**EXERCISE DETAILS:**
Write out the complete data exactly as written.

**DATA PROVIDED:**
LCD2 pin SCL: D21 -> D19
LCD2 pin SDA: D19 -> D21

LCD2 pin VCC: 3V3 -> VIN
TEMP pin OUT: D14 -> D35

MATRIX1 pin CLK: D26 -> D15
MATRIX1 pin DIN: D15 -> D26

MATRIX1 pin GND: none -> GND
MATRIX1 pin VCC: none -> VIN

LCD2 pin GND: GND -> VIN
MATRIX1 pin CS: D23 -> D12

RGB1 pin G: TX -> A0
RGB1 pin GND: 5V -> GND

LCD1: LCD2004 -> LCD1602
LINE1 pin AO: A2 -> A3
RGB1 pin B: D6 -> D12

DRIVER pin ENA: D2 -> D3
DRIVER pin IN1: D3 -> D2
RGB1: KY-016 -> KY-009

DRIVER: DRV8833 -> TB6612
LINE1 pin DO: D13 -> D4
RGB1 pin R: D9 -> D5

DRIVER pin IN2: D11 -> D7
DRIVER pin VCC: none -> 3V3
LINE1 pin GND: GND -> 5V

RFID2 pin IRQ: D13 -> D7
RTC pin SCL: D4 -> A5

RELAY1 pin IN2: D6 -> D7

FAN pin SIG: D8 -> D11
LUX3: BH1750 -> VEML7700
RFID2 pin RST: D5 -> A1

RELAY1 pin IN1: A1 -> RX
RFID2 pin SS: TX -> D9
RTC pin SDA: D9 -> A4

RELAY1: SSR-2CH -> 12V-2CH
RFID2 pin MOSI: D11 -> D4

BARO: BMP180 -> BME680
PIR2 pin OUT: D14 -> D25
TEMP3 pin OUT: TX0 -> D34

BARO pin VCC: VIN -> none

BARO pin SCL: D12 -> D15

**RESULT OF THIS TASK:**
LCD2 pin SCL: D21 -> D19
LCD2 pin SDA: D19 -> D21

LCD2 pin VCC: 3V3 -> VIN
TEMP pin OUT: D14 -> D35

MATRIX1 pin CLK: D26 -> D15
MATRIX1 pin DIN: D15 -> D26

MATRIX1 pin GND: none -> GND
MATRIX1 pin VCC: none -> VIN

LCD2 pin GND: GND -> VIN
MATRIX1 pin CS: D23 -> D12

RGB1 pin G: TX -> A0
RGB1 pin GND: 5V -> GND

LCD1: LCD2004 -> LCD1602
LINE1 pin AO: A2 -> A3
RGB1 pin B: D6 -> D12

DRIVER pin ENA: D2 -> D3
DRIVER pin IN1: D3 -> D2
RGB1: KY-016 -> KY-009

DRIVER: DRV8833 -> TB6612
LINE1 pin DO: D13 -> D4
RGB1 pin R: D9 -> D5

DRIVER pin IN2: D11 -> D7
DRIVER pin VCC: none -> 3V3
LINE1 pin GND: GND -> 5V

RFID2 pin IRQ: D13 -> D7
RTC pin SCL: D4 -> A5

RELAY1 pin IN2: D6 -> D7

FAN pin SIG: D8 -> D11
LUX3: BH1750 -> VEML7700
RFID2 pin RST: D5 -> A1

RELAY1 pin IN1: A1 -> RX
RFID2 pin SS: TX -> D9
RTC pin SDA: D9 -> A4

RELAY1: SSR-2CH -> 12V-2CH
RFID2 pin MOSI: D11 -> D4

BARO: BMP180 -> BME680
PIR2 pin OUT: D14 -> D25
TEMP3 pin OUT: TX0 -> D34

BARO pin VCC: VIN -> none

BARO pin SCL: D12 -> D15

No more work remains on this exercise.